___ Supplied information

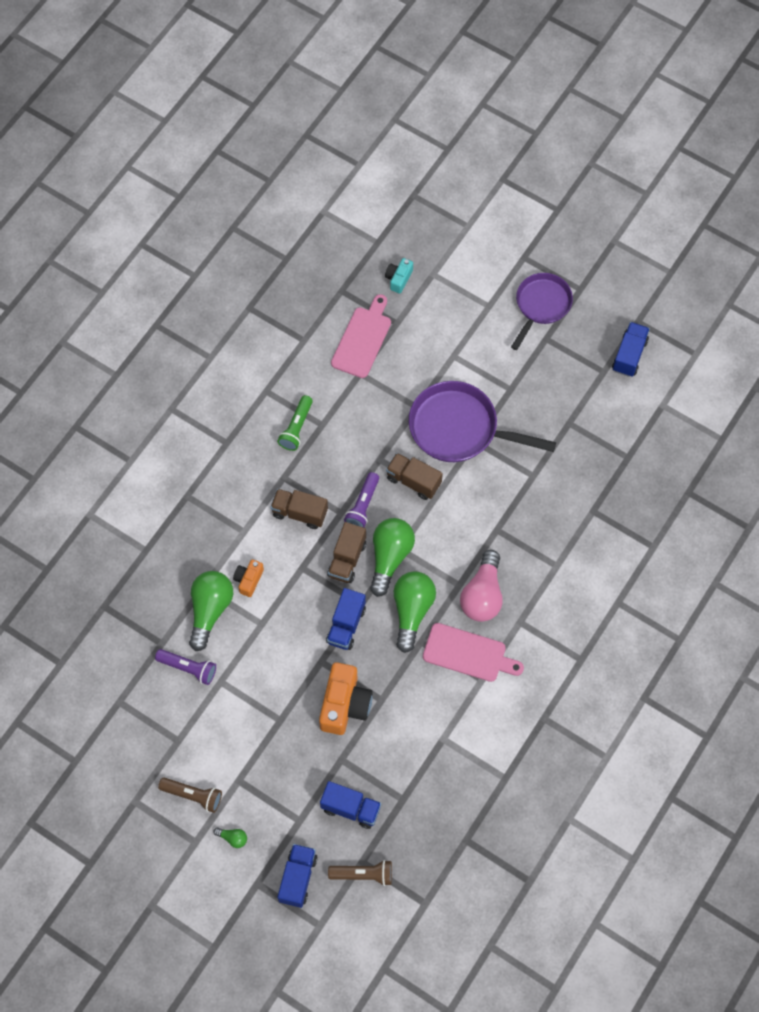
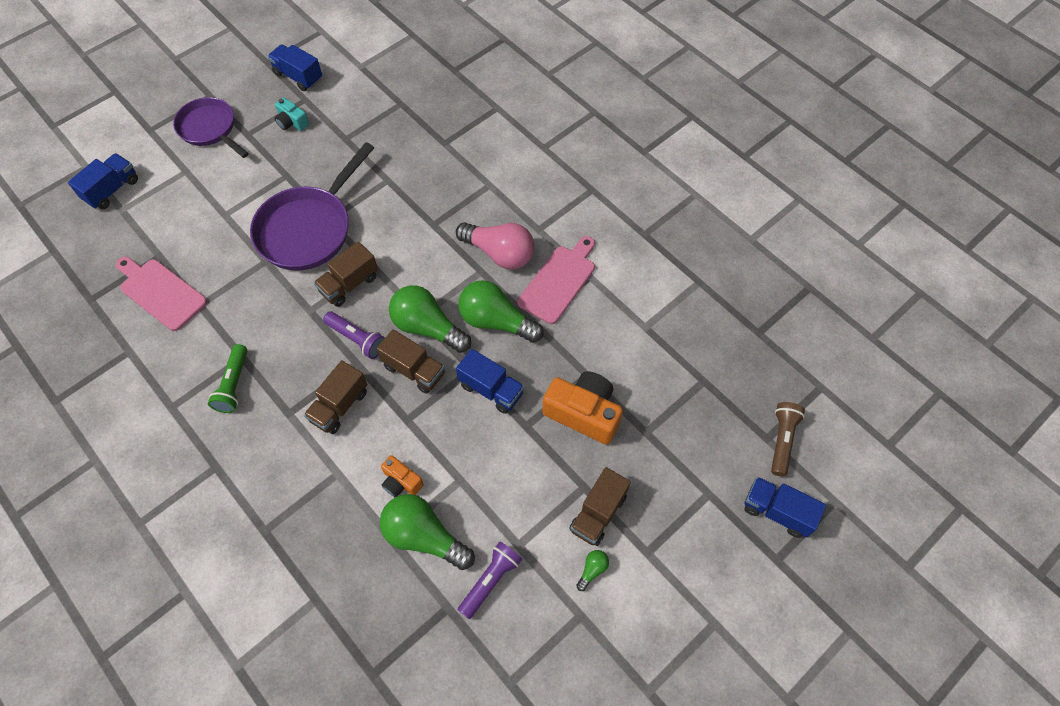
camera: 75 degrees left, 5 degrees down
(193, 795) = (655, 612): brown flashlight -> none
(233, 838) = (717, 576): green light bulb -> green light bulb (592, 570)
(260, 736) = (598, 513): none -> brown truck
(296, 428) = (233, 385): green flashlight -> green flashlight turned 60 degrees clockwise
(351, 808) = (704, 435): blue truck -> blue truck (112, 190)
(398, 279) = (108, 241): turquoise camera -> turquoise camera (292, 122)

______
___ Supplied information

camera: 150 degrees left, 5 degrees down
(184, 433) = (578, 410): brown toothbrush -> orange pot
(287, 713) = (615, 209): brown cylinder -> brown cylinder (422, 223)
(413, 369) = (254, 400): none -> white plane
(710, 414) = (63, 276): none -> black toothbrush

______

— Problem details —
Copy every single line of the material above that holds "toothbrush".

— Response to this exercise —
(184, 433) = (578, 410): brown toothbrush -> orange pot
(710, 414) = (63, 276): none -> black toothbrush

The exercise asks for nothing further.